*** Supplied records Section Begins ***

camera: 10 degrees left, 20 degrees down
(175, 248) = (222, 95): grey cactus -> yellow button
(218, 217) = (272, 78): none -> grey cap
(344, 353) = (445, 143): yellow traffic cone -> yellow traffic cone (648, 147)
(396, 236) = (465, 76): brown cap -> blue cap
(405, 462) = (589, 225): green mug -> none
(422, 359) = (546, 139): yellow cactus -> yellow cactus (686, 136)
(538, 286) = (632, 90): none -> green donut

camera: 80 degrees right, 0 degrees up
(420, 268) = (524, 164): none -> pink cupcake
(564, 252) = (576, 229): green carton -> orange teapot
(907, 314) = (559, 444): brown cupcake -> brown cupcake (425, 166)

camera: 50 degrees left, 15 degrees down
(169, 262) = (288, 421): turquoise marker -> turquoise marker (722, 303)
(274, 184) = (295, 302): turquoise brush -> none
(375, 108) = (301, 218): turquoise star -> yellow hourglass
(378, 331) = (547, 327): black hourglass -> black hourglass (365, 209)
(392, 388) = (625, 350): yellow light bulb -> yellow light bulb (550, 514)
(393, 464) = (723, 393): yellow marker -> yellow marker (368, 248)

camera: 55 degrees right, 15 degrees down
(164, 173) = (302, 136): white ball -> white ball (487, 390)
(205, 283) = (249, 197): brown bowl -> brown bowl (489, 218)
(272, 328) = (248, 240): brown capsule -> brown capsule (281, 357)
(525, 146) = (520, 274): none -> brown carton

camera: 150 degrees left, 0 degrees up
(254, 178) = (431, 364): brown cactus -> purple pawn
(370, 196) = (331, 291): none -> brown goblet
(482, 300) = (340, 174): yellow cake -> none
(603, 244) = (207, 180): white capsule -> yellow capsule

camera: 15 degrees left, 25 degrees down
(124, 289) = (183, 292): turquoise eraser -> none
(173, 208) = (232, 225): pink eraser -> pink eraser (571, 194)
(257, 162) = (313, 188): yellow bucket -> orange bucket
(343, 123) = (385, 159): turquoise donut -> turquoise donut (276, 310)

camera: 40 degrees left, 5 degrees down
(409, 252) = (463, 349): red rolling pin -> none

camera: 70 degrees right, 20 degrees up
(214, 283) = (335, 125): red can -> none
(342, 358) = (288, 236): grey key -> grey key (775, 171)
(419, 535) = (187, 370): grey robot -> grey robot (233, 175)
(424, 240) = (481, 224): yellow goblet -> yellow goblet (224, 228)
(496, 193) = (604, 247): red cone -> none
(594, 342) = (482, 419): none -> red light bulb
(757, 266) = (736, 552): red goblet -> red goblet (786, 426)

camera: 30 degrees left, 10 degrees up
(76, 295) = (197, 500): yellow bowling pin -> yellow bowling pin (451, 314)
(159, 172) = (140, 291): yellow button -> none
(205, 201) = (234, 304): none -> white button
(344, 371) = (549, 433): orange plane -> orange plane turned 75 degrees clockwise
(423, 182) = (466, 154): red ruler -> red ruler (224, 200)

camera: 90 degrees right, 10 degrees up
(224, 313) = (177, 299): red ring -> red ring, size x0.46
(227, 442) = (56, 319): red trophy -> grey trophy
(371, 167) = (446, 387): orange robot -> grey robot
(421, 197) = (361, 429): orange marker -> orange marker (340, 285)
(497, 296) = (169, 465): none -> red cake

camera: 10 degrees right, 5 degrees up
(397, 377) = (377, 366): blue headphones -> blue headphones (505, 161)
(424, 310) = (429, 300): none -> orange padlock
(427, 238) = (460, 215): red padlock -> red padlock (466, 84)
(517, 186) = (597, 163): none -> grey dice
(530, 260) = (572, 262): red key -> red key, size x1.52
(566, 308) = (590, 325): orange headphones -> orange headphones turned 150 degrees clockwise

*** Supplied records Section Ends ***

_Exercise prompt:_ For each line in the material above that contains the string "button", make a copy.

_Your response:_
(175, 248) = (222, 95): grey cactus -> yellow button
(159, 172) = (140, 291): yellow button -> none
(205, 201) = (234, 304): none -> white button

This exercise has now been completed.